■ **Exercise prompt**
In the records below, find the line that contains "D3: none -> LED red (A VCTRL, K RESET)" and the line that contains "U2 pin VM: VS -> GND". Set down exactly those lines and every line between them, and nothing more.

■ **Exercise material**
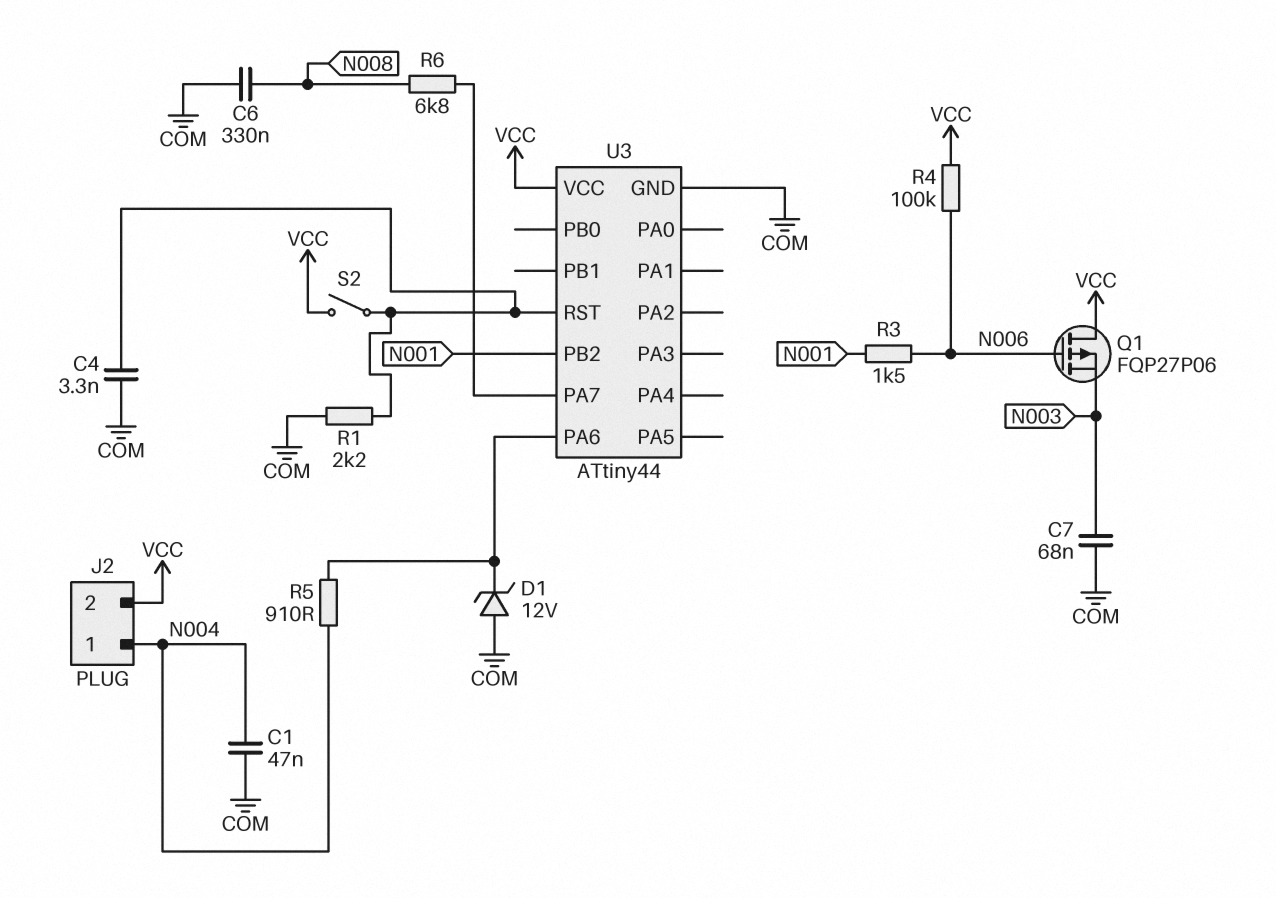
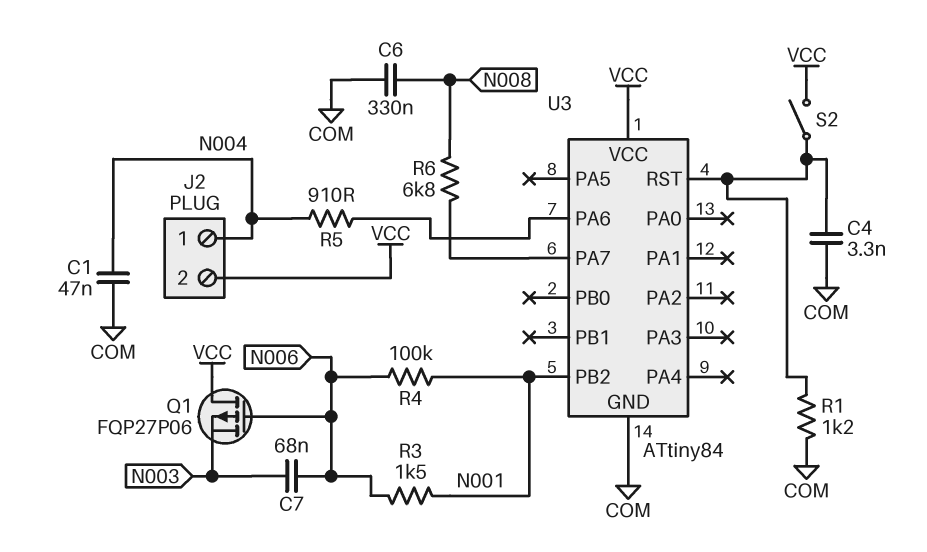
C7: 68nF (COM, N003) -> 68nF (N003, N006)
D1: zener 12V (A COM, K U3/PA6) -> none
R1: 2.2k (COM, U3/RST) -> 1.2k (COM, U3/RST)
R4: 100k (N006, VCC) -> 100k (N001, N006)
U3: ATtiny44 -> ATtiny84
---
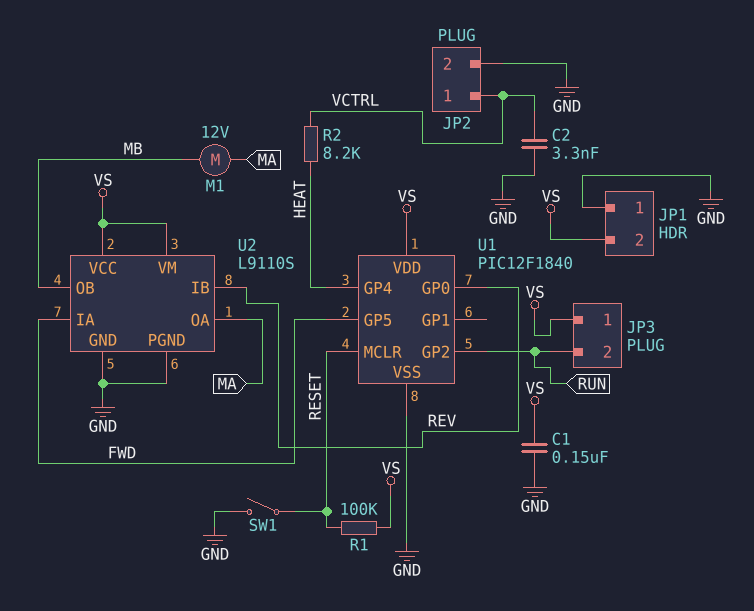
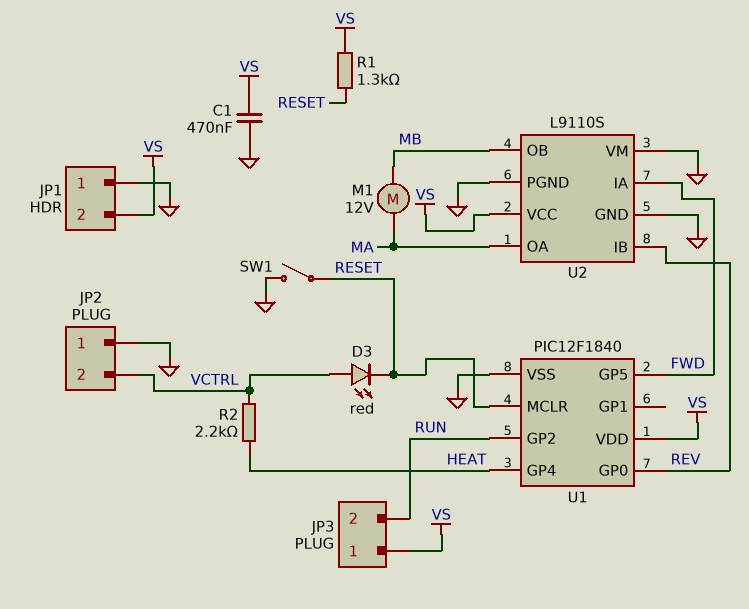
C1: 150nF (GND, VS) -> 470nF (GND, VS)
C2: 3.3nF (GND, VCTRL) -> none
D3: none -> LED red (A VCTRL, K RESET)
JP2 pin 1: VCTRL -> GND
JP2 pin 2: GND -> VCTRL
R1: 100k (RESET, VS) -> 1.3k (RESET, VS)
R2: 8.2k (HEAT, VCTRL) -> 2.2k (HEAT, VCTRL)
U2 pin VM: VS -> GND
---
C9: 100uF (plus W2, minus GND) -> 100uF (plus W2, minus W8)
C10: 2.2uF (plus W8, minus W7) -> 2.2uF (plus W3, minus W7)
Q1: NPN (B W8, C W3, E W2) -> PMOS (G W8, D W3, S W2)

■ **Exercise result**
D3: none -> LED red (A VCTRL, K RESET)
JP2 pin 1: VCTRL -> GND
JP2 pin 2: GND -> VCTRL
R1: 100k (RESET, VS) -> 1.3k (RESET, VS)
R2: 8.2k (HEAT, VCTRL) -> 2.2k (HEAT, VCTRL)
U2 pin VM: VS -> GND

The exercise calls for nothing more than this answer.